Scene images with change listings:

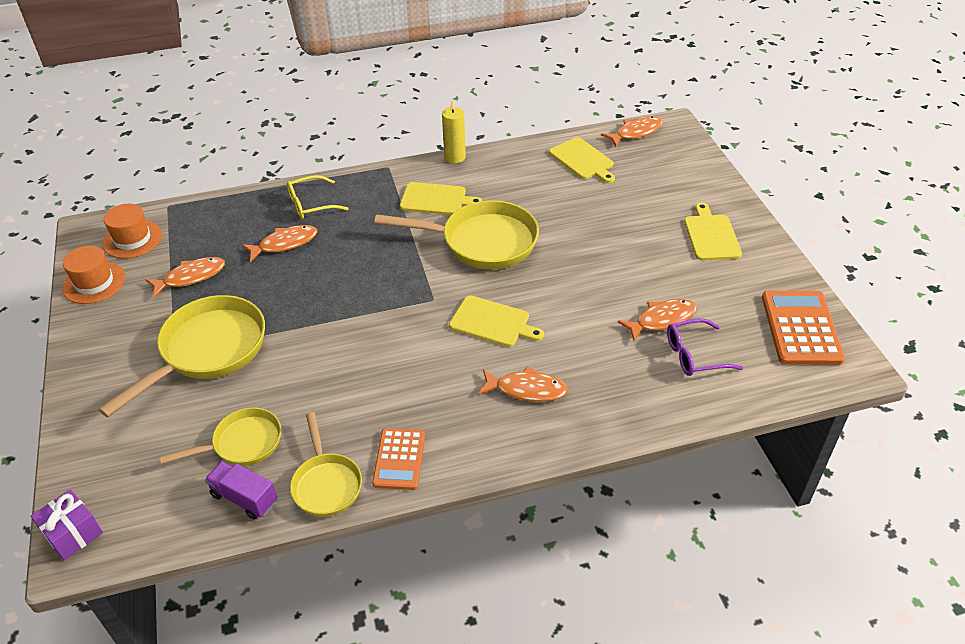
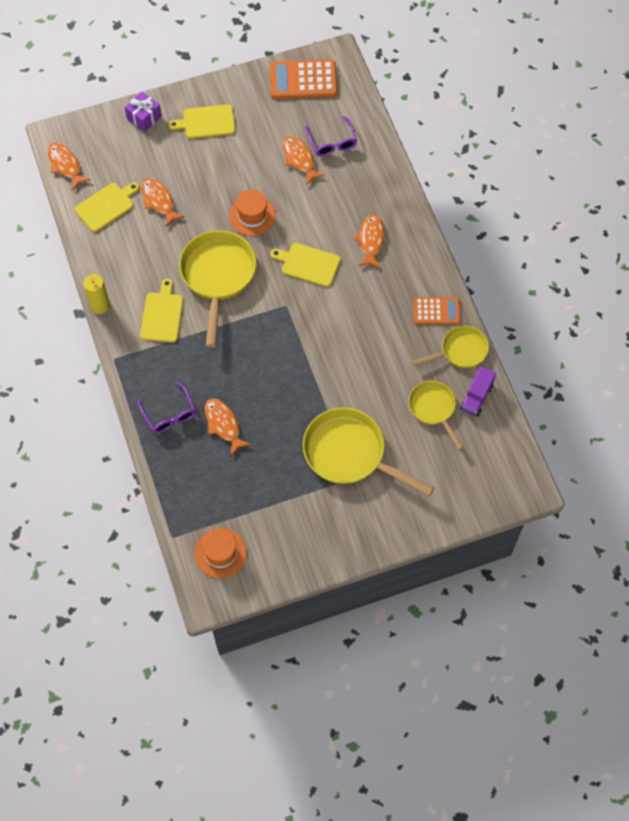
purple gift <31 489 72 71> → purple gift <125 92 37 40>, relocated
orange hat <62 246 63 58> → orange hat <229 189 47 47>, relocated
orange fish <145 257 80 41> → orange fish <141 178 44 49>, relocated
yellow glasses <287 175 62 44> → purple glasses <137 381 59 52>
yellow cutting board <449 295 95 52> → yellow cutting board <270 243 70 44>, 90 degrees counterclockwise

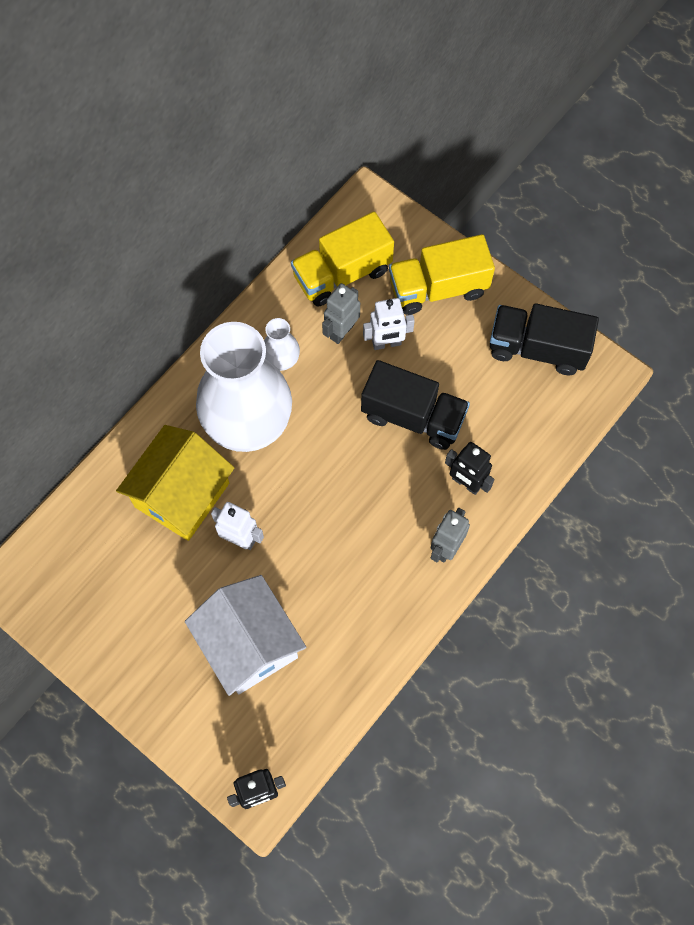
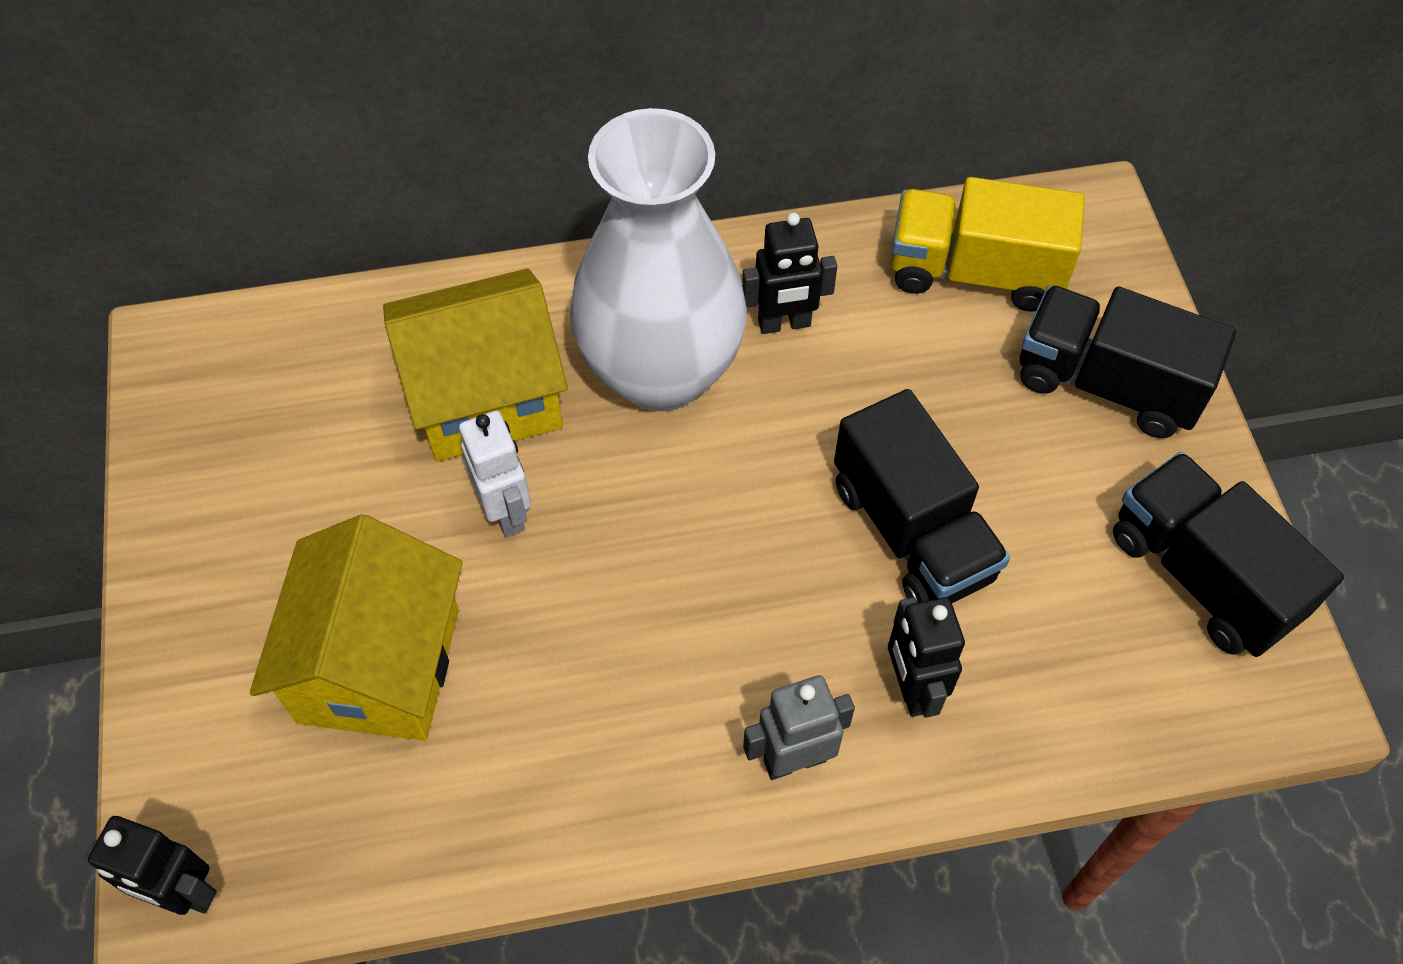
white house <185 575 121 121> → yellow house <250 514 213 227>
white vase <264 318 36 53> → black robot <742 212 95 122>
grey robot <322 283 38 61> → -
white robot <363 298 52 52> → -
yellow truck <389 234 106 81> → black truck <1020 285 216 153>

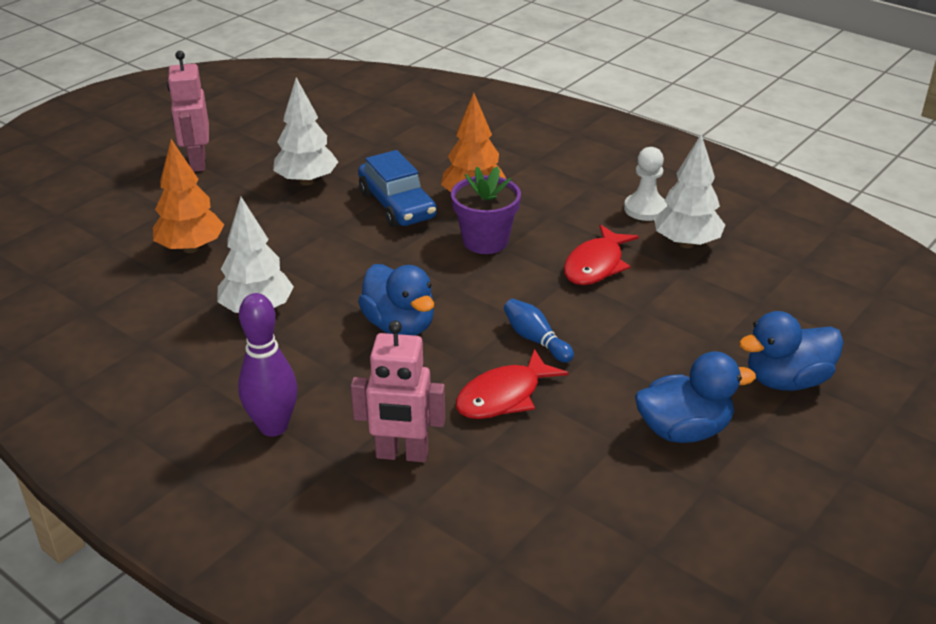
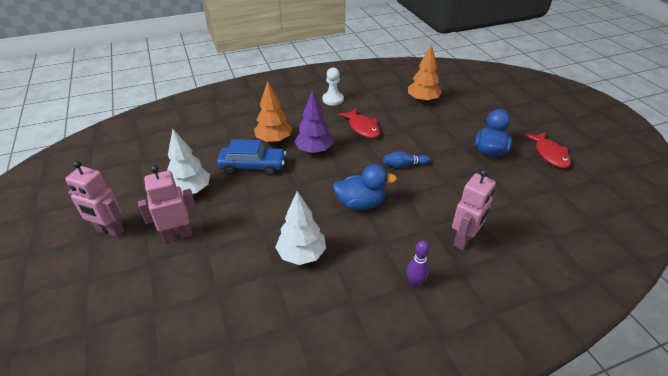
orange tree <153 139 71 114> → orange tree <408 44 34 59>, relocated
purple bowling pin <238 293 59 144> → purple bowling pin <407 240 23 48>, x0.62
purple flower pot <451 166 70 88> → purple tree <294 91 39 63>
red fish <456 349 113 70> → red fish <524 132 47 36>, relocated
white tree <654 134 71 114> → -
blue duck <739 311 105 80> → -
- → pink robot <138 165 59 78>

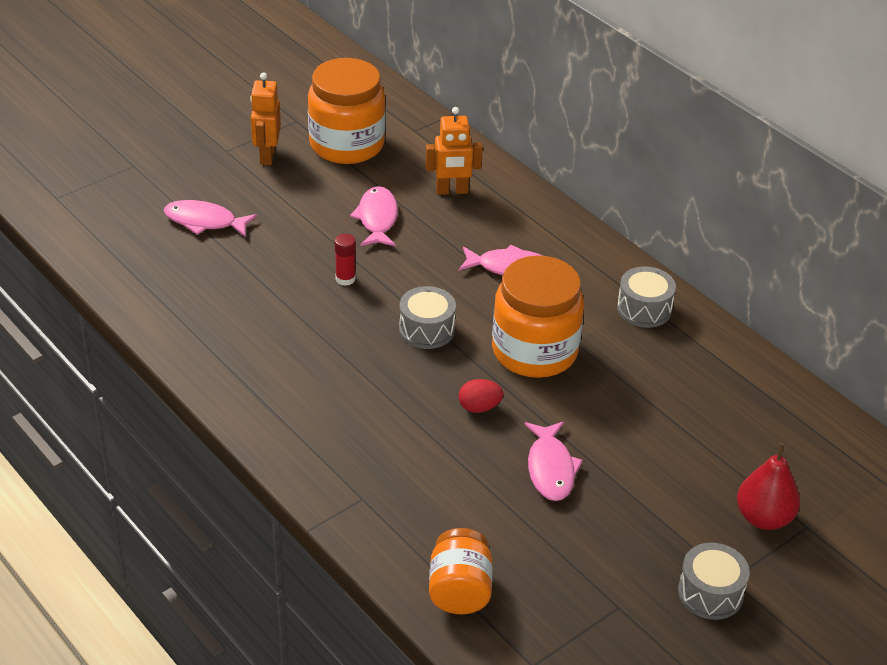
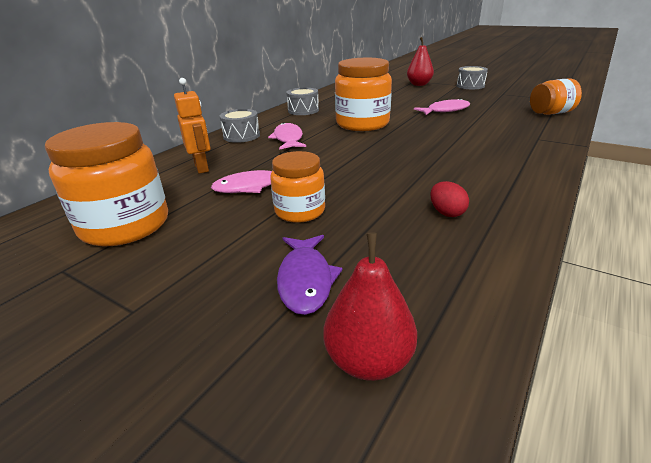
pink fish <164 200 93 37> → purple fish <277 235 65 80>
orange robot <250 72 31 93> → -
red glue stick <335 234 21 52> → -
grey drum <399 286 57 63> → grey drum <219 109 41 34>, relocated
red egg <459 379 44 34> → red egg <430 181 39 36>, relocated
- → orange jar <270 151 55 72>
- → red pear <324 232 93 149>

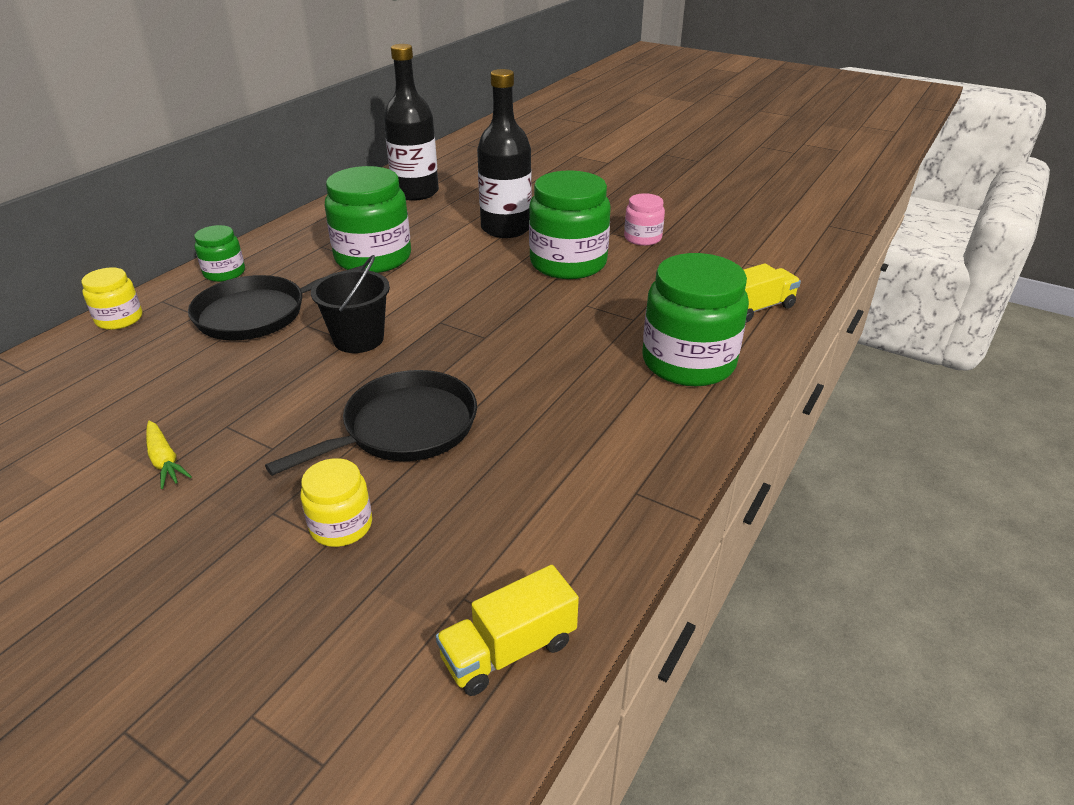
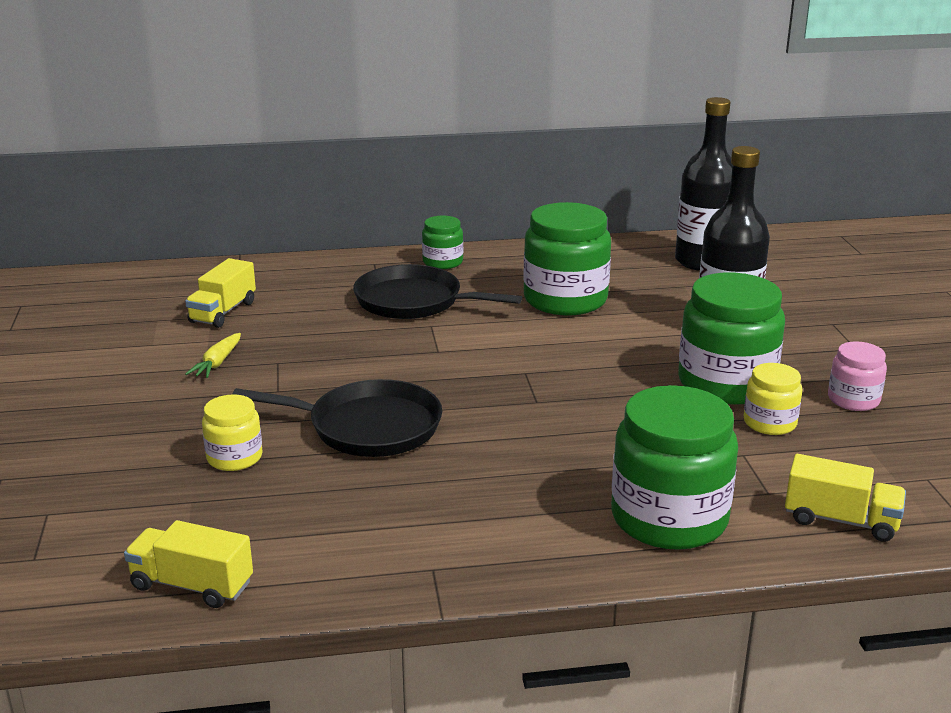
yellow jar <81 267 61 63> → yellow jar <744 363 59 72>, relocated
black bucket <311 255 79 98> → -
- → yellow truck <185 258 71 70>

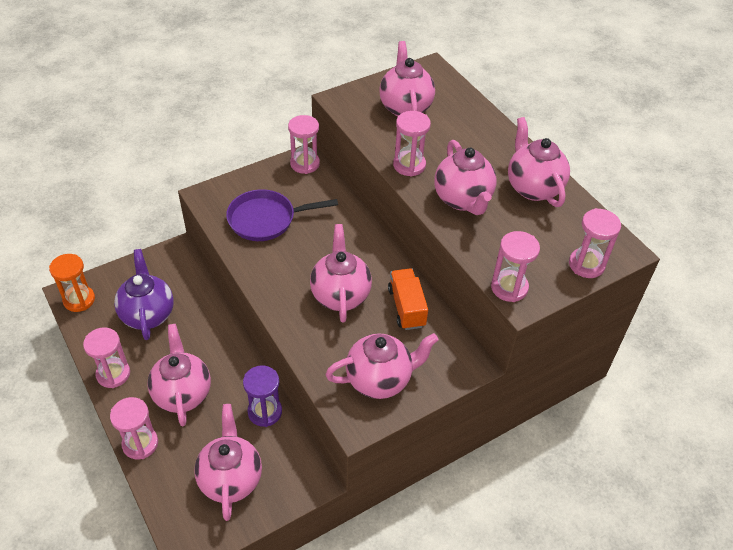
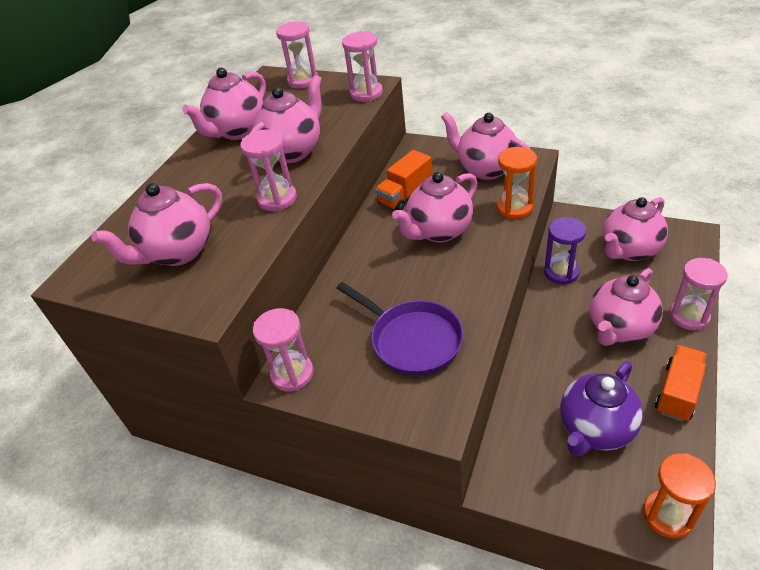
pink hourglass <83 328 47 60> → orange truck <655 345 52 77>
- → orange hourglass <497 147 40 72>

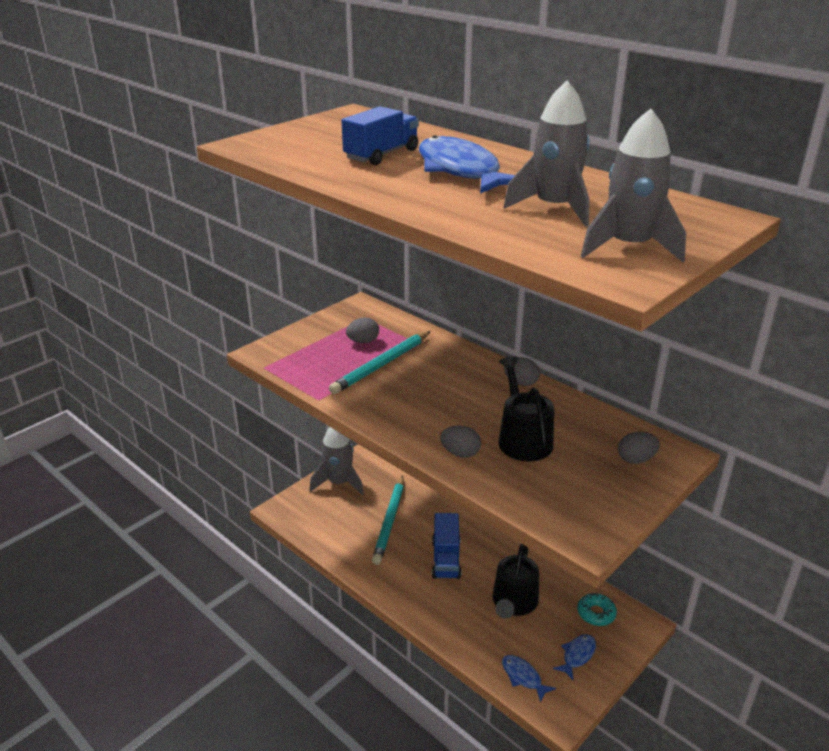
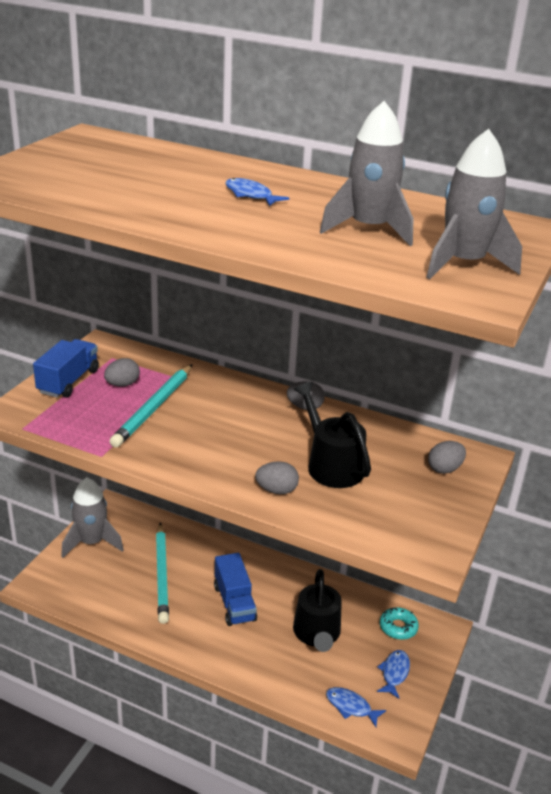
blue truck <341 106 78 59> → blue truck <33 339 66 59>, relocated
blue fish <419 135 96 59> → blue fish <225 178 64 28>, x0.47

HOW TO COMPLETE THIS TASK
Given the records above, return exactly the lines starting at the line containing "orange fish <145" and ending at the line containing "yellow glasses <287", including both.

RESPONSE BELOW
orange fish <145 257 80 41> → orange fish <141 178 44 49>, relocated
yellow glasses <287 175 62 44> → purple glasses <137 381 59 52>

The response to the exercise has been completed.